> _What you need to do_
Please transcribe the data that follows exactly as given, leaving out every picture.
----- The data
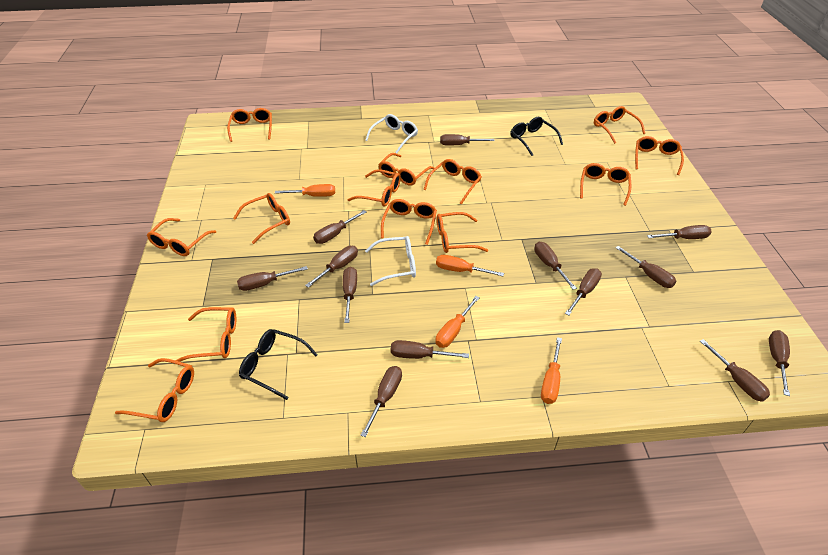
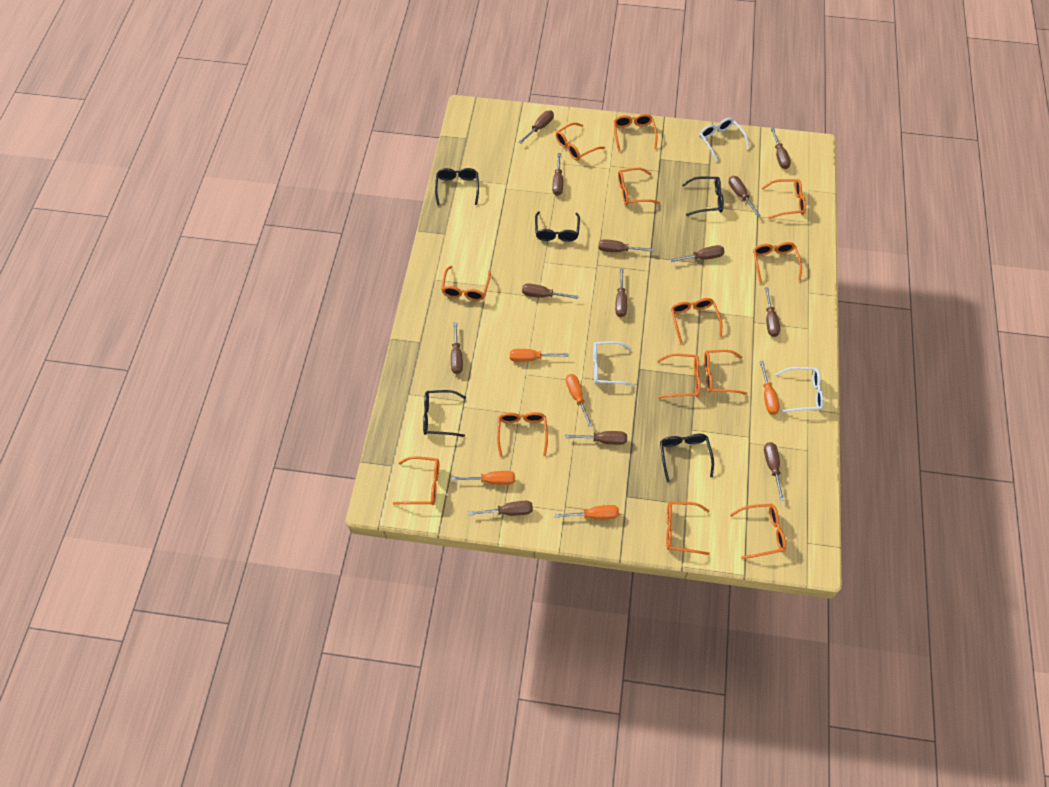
black glasses: 2 -> 5
orange screwdriver: 4 -> 5
white glasses: 2 -> 3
----------
> _Answer space_
black glasses: 2 -> 5
orange screwdriver: 4 -> 5
white glasses: 2 -> 3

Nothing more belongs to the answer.